* _GIVEN DATA_
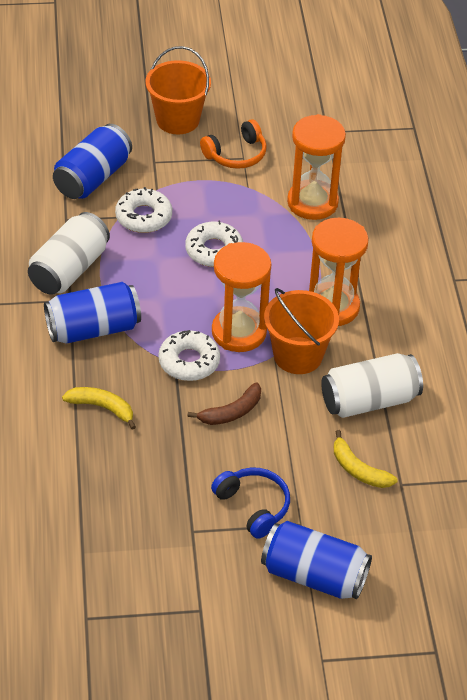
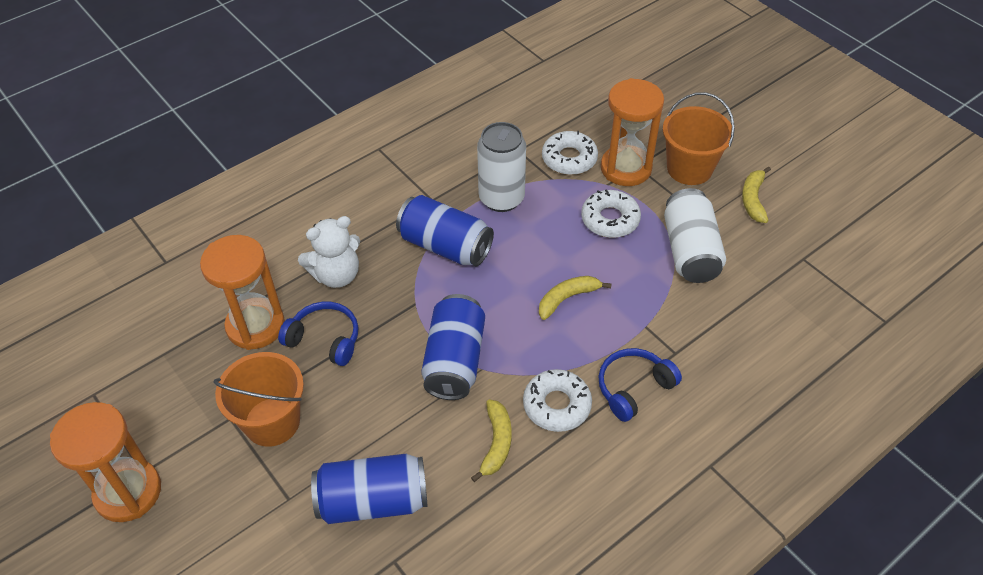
blue headphones: 1 -> 2
brown banana: 1 -> 0
orange headphones: 1 -> 0
white teddy bear: 0 -> 1
yellow banana: 2 -> 3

* _YOUR TASK_
Give back each of the records above word for word, apart from the pictures.

* _PROBLEM SOLUTION_
blue headphones: 1 -> 2
brown banana: 1 -> 0
orange headphones: 1 -> 0
white teddy bear: 0 -> 1
yellow banana: 2 -> 3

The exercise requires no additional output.